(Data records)
──────────

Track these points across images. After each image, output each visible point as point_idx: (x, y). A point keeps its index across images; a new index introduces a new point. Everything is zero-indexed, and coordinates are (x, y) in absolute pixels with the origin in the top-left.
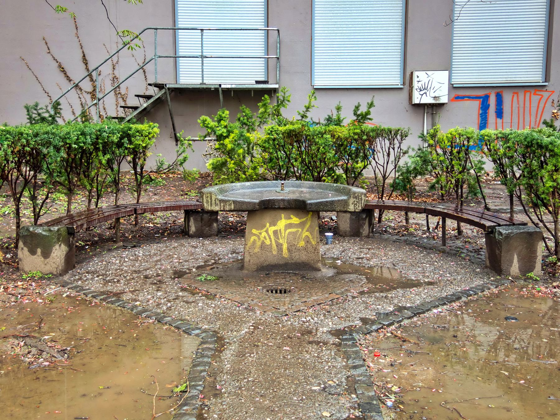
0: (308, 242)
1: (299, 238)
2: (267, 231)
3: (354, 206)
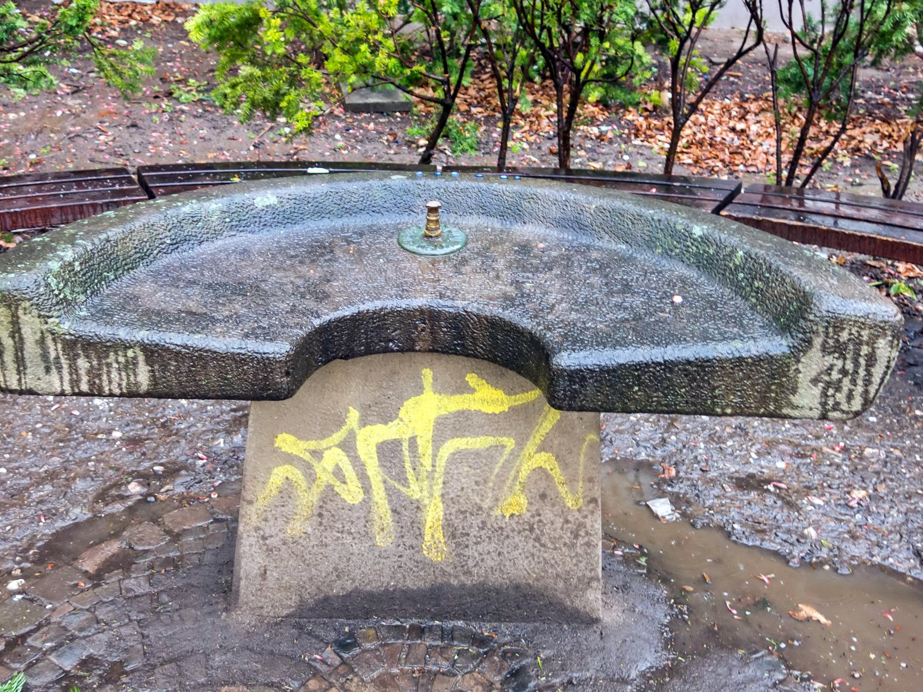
0: (543, 496)
1: (501, 479)
2: (348, 446)
3: (824, 394)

──────────

Reproduce the listing with "pixels" changed to "pixel units" and everything else left as it is. Omit the pictures from your answer.

Track these points across images. After each image, output each visible point as point_idx: (x, y). A point keeps its index across images; a new index introduces a new point. Everything is zero-indexed, and coordinates are (x, y) in absolute pixel units with the origin in the top-left.
0: (308, 242)
1: (299, 238)
2: (267, 231)
3: (354, 206)
0: (543, 496)
1: (501, 479)
2: (348, 446)
3: (824, 394)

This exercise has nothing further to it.